EXERCISE PROMPT
The word "pink" marks the lines to report; pull each of them from the listing.

───── EXERCISE INPUT ─────

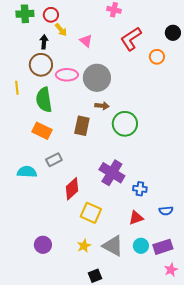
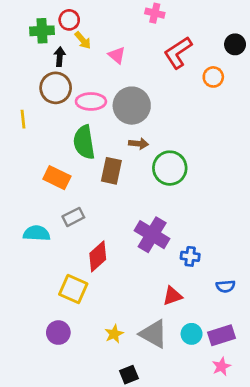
green cross: (25, 14) -> (42, 31), moved
green semicircle: (44, 100) -> (84, 142), moved
yellow square: (91, 213) -> (73, 289), moved
red triangle: (136, 218) -> (172, 296), moved
pink star: (171, 270) -> (221, 366), moved

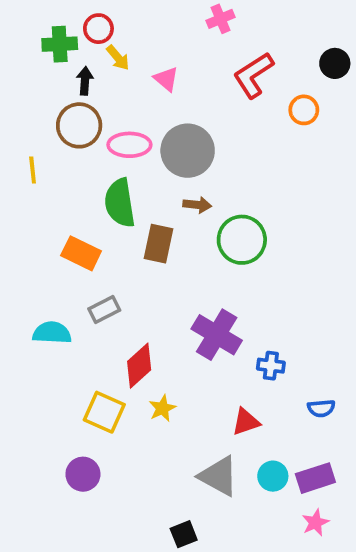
pink cross: (155, 13) -> (221, 19), turned -36
yellow star: (114, 334) -> (162, 408), moved

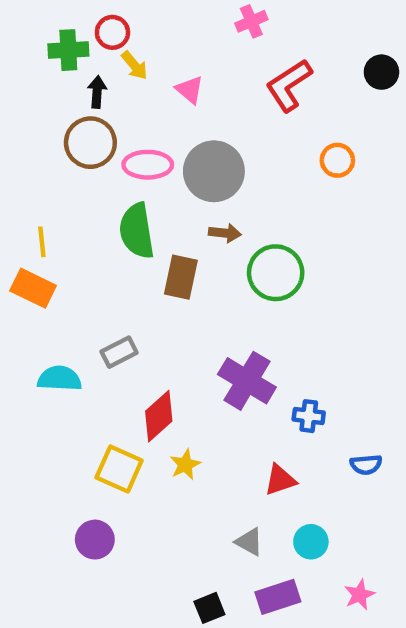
orange circle: (304, 110) -> (337, 160), moved
yellow line: (33, 170) -> (42, 242), moved
orange rectangle: (81, 253) -> (33, 288), moved
gray triangle: (219, 476) -> (249, 542), size x0.6
purple rectangle: (315, 478) -> (278, 597), moved

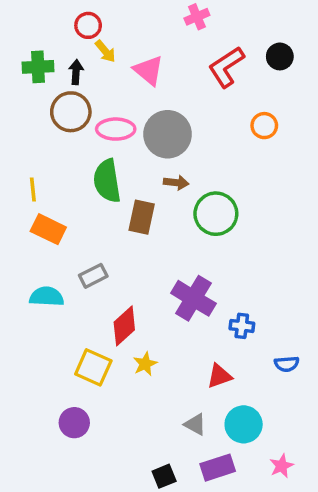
green cross: (68, 50) -> (38, 67), moved
black circle: (381, 72) -> (280, 56), moved
pink triangle: (190, 90) -> (149, 70), size x1.4
orange rectangle: (33, 288) -> (48, 229), moved
cyan circle: (311, 542) -> (244, 424), size x1.4

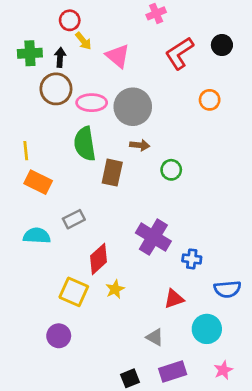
green circle: (216, 214) -> (171, 170), size x0.6
blue semicircle: (287, 364) -> (227, 289), size x1.4
cyan circle: (244, 424) -> (207, 329), moved

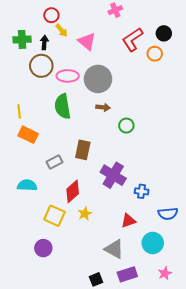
orange circle: (210, 100) -> (155, 54), moved
brown rectangle: (112, 173) -> (83, 150), moved
cyan semicircle: (37, 236) -> (27, 185), moved
gray triangle: (155, 337) -> (114, 249), size x1.5

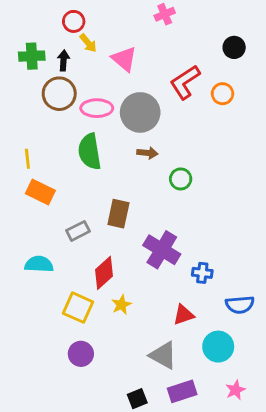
red L-shape: (132, 39) -> (185, 82), moved
orange circle: (155, 54) -> (223, 94), moved
purple circle: (43, 248) -> (81, 354), moved

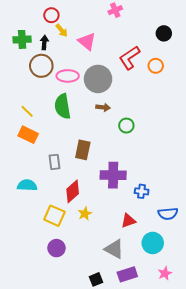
yellow line: (27, 159) -> (27, 111), moved, turned -40
gray rectangle: (78, 231) -> (54, 162), turned -70
purple cross: (162, 250) -> (113, 175), turned -30

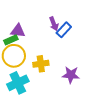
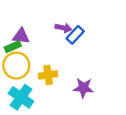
purple arrow: (54, 24) -> (63, 28), turned -56
cyan cross: (18, 83) -> (21, 97), turned -30

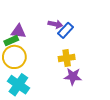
yellow cross: (48, 75) -> (67, 58), moved

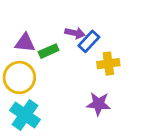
green rectangle: (11, 41) -> (49, 51), moved
yellow cross: (67, 58) -> (108, 64), moved

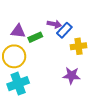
cyan cross: (25, 115) -> (18, 84), turned 35

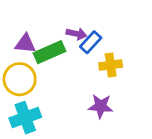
green rectangle: (35, 37) -> (49, 52), size x1.5

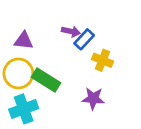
green rectangle: (49, 52) -> (46, 80), moved, turned 56
yellow cross: (111, 65) -> (102, 60), turned 30

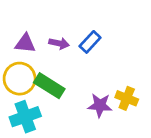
purple arrow: (71, 31) -> (59, 43), moved
yellow cross: (102, 60) -> (127, 98), moved

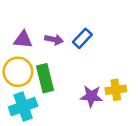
green rectangle: (49, 86) -> (45, 78), turned 44
yellow cross: (127, 98) -> (116, 90), turned -30

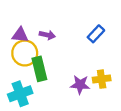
blue rectangle: (82, 38) -> (96, 34), moved
yellow circle: (18, 72) -> (25, 53), moved

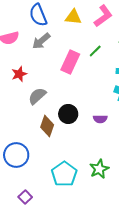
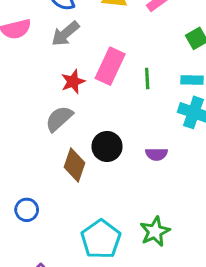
green line: (95, 51) -> (147, 78), moved, turned -48
red star: (19, 74) -> (73, 82), moved
blue circle: (16, 155) -> (27, 210), size x0.6

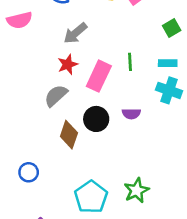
gray arrow: (65, 34) -> (75, 33), moved
pink rectangle: (110, 66) -> (99, 76), moved
purple semicircle: (156, 154) -> (131, 114), moved

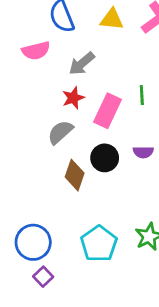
pink semicircle: (20, 20) -> (36, 51), moved
blue circle: (29, 172) -> (33, 242), moved, size x1.6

─────

RESULT
pink star: (171, 270) -> (221, 366), moved
pink cross: (155, 13) -> (221, 19), turned -36
pink triangle: (190, 90) -> (149, 70), size x1.4
pink rectangle: (110, 66) -> (99, 76), moved
pink semicircle: (20, 20) -> (36, 51), moved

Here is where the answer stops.